WRITTEN INSTRUCTION = Please pull out each line in the rows that contains the string "kern". Case counts, so a version with different capitalization does not match.

EXTRACTED RECORDS =

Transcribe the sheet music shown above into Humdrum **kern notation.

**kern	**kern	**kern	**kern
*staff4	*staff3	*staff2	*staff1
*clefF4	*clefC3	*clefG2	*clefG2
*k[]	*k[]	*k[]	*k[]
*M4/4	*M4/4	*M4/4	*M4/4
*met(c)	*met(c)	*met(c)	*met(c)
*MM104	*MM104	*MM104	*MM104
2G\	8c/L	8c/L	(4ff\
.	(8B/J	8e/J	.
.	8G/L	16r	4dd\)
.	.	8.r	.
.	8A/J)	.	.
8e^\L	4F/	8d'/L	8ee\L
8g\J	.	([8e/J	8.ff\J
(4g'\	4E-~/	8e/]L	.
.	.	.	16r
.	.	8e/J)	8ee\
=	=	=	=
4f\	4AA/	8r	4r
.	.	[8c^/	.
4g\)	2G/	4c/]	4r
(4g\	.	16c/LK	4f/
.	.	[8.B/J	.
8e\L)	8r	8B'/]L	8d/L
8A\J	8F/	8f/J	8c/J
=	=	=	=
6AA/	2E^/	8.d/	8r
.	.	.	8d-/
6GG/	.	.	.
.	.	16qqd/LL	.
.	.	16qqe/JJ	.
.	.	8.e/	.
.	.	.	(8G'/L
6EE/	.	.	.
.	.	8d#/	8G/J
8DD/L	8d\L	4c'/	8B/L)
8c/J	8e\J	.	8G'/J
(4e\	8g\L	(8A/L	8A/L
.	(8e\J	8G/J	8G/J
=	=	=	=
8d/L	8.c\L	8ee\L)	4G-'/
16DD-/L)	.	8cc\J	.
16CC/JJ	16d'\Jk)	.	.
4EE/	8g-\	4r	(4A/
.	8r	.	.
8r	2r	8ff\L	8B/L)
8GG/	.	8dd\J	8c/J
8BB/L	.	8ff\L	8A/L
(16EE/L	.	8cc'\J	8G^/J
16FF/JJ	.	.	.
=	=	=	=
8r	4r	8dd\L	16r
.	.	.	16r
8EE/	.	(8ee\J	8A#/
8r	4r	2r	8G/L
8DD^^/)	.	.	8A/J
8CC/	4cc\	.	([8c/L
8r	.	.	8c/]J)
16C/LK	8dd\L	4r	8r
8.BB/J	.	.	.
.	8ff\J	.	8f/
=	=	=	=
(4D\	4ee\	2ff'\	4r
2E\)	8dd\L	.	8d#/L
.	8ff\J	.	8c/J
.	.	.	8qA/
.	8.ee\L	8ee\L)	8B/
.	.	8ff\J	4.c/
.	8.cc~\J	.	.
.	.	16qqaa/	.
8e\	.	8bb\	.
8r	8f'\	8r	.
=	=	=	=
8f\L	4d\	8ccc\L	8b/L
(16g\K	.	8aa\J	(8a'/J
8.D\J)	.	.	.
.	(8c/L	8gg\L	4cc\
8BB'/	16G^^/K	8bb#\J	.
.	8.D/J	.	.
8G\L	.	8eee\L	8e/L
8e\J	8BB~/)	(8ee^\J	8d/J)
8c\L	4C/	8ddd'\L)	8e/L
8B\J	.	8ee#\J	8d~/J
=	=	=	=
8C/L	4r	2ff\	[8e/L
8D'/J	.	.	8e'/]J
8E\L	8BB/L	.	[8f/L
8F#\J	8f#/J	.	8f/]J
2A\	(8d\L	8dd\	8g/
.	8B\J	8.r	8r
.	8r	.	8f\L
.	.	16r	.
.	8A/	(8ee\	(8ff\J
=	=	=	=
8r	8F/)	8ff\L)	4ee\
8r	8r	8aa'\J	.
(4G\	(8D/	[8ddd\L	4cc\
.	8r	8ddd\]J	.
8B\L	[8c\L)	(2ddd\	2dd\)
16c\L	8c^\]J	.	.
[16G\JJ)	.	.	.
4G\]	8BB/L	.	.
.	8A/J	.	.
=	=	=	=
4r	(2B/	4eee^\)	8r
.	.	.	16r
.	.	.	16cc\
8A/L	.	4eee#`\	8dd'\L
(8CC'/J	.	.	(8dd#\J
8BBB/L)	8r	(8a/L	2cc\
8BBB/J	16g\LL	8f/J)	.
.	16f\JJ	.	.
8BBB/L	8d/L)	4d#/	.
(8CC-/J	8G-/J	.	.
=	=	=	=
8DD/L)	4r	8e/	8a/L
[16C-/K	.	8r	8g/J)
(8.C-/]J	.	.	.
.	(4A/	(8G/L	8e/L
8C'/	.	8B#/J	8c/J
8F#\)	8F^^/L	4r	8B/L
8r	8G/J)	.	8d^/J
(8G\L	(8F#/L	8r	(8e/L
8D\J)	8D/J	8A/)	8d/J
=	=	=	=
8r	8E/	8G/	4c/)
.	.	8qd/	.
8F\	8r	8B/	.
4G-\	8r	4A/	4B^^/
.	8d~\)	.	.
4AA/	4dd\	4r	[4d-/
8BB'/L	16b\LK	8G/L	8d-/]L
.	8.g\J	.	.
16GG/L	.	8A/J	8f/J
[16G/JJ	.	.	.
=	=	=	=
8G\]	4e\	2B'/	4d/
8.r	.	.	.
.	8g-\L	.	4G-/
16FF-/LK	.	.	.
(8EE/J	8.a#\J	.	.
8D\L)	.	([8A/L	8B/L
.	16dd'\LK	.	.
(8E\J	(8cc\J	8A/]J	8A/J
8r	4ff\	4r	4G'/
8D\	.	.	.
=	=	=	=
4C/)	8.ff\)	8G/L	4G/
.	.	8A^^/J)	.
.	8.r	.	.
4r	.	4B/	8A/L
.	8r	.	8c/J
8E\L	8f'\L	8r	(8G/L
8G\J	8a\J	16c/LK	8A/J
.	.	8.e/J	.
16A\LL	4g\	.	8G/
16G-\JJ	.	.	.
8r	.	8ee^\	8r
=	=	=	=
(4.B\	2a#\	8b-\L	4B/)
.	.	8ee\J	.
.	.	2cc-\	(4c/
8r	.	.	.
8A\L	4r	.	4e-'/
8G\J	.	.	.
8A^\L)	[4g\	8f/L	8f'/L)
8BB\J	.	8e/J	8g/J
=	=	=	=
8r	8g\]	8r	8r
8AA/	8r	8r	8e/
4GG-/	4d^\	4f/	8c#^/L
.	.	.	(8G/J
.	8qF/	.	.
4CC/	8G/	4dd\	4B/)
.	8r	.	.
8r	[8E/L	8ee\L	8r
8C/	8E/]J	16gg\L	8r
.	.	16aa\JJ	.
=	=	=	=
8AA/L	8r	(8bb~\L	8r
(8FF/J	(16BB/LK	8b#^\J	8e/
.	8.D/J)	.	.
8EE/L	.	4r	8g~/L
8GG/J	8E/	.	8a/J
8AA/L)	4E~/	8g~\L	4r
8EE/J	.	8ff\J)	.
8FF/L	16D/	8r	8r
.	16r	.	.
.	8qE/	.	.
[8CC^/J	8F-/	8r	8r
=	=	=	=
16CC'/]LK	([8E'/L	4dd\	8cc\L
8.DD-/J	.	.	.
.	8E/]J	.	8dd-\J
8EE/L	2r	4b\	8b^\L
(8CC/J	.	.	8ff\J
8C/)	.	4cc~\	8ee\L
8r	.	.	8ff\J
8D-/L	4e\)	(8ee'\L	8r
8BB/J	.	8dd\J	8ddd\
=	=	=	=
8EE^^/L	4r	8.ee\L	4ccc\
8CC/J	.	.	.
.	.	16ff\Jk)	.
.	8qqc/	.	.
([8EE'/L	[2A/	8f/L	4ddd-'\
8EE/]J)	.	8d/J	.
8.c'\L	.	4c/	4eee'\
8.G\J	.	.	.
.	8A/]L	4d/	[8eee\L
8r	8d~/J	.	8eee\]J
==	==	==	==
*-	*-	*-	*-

FINAL RESULT =
Transcribe the sheet music shown above into Humdrum **kern notation.
**kern	**kern	**kern	**kern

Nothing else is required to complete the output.